Problem details:
Your task is to copy the stretch of lines in the records below that begins with the line containing "cyan brick A4" and ends with the line containing "none -> pink brick J3:L3 level 2", exactly as written, with nothing added.

Entries provided:
******

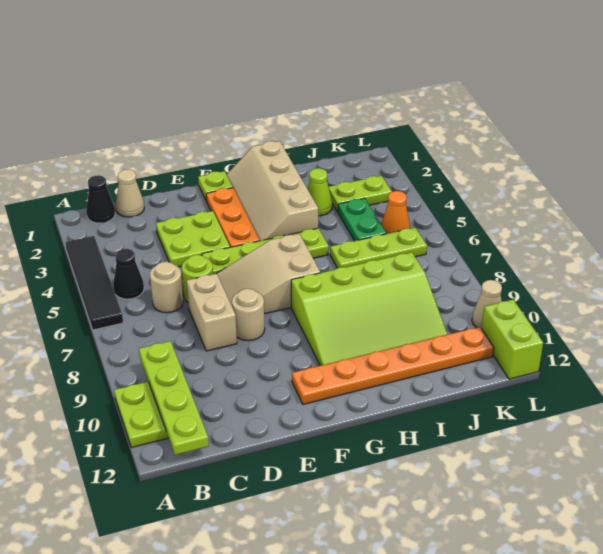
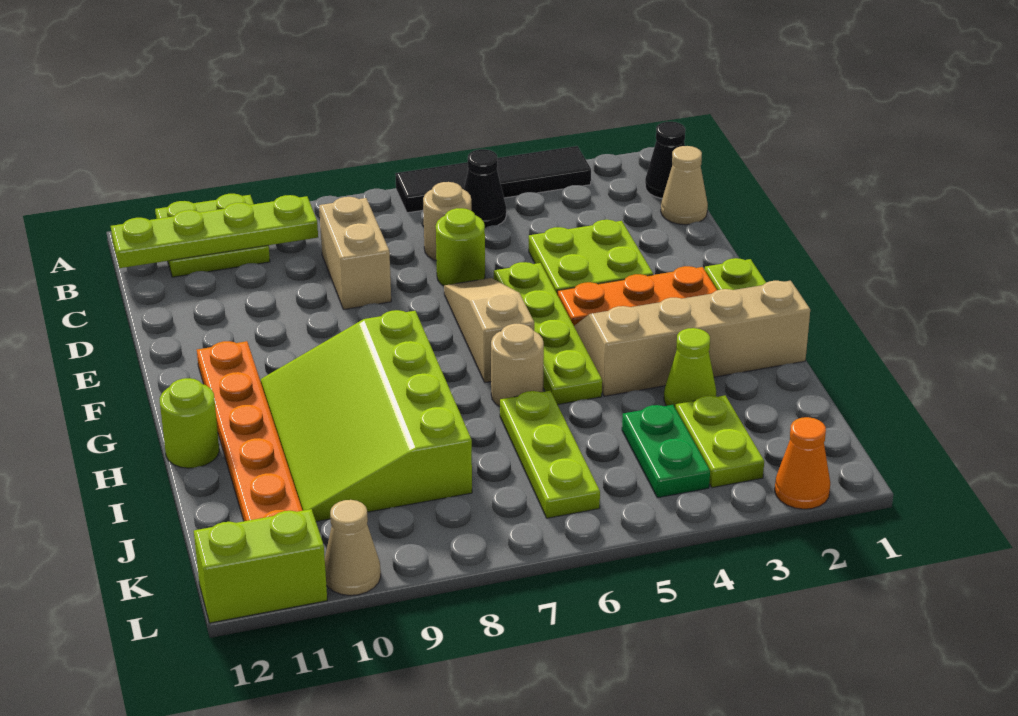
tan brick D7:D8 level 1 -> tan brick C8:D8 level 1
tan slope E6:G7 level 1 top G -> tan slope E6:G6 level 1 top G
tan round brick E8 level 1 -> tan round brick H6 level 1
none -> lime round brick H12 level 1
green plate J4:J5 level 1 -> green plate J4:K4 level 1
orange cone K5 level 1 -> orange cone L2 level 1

******

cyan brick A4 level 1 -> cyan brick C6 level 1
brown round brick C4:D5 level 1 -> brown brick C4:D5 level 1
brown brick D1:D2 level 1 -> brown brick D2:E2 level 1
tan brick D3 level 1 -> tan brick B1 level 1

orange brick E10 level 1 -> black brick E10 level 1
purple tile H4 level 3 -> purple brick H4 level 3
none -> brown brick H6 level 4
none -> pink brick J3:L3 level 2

******

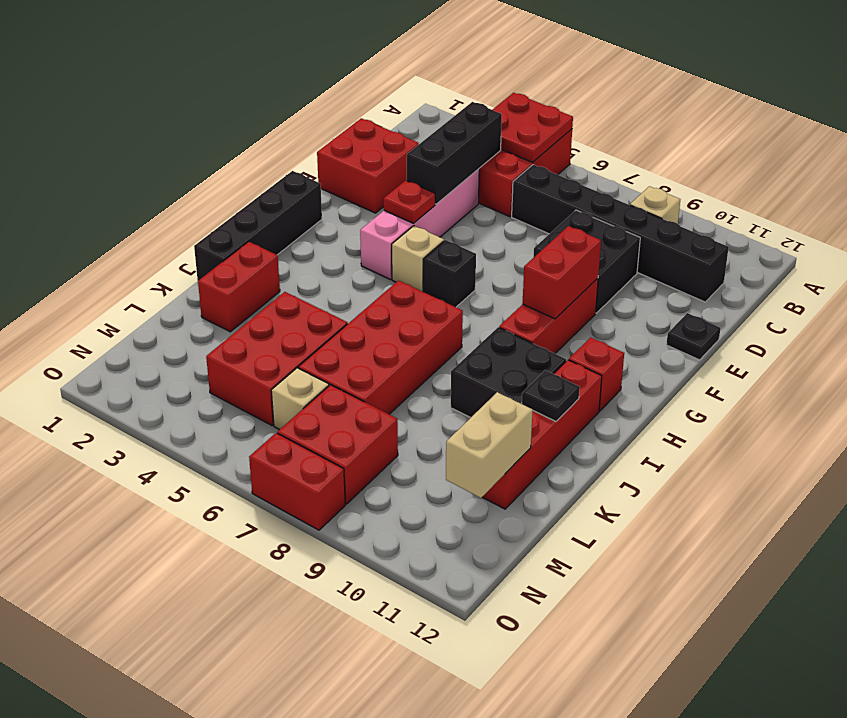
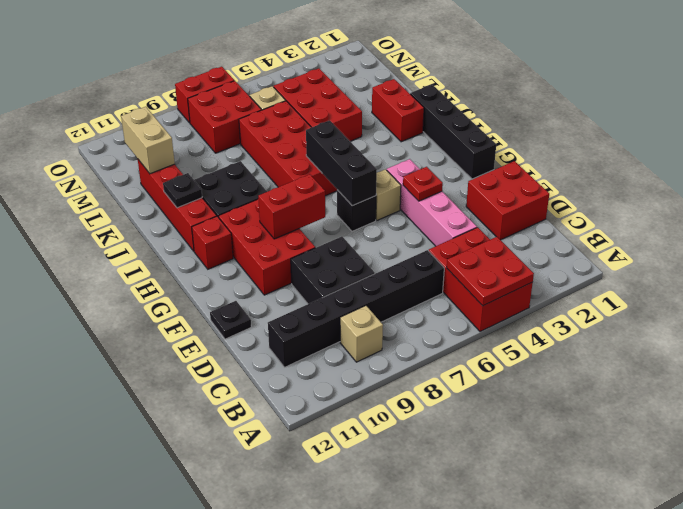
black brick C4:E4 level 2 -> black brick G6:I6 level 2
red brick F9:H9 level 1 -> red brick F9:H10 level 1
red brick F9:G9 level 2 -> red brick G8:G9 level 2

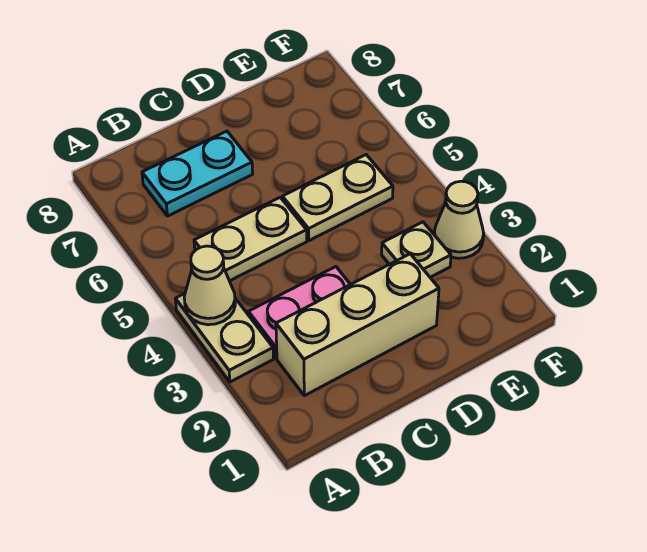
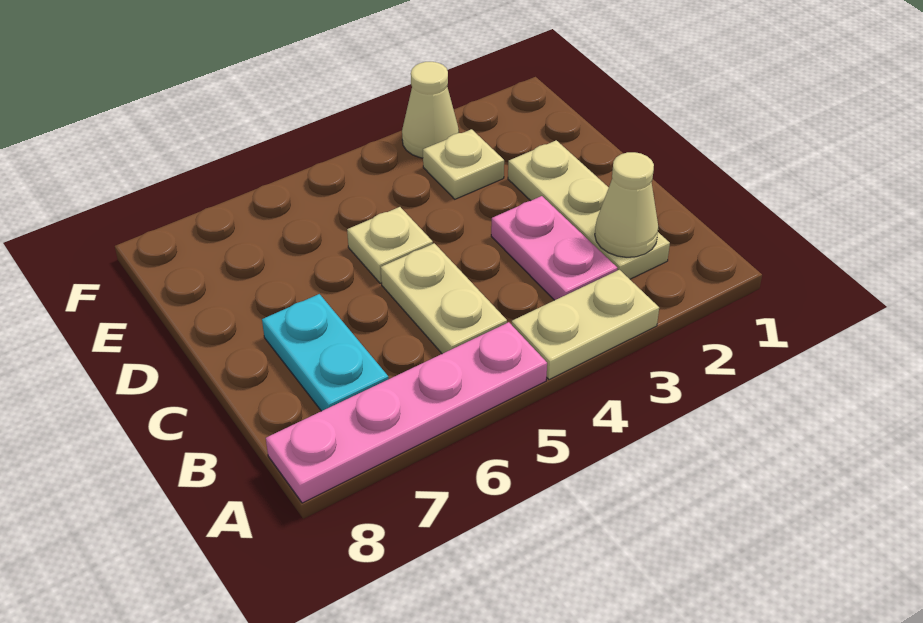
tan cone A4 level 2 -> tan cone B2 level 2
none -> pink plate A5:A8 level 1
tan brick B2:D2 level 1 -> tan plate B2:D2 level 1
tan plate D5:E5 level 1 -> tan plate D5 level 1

******

Response for this exercise:
cyan brick A4 level 1 -> cyan brick C6 level 1
brown round brick C4:D5 level 1 -> brown brick C4:D5 level 1
brown brick D1:D2 level 1 -> brown brick D2:E2 level 1
tan brick D3 level 1 -> tan brick B1 level 1

orange brick E10 level 1 -> black brick E10 level 1
purple tile H4 level 3 -> purple brick H4 level 3
none -> brown brick H6 level 4
none -> pink brick J3:L3 level 2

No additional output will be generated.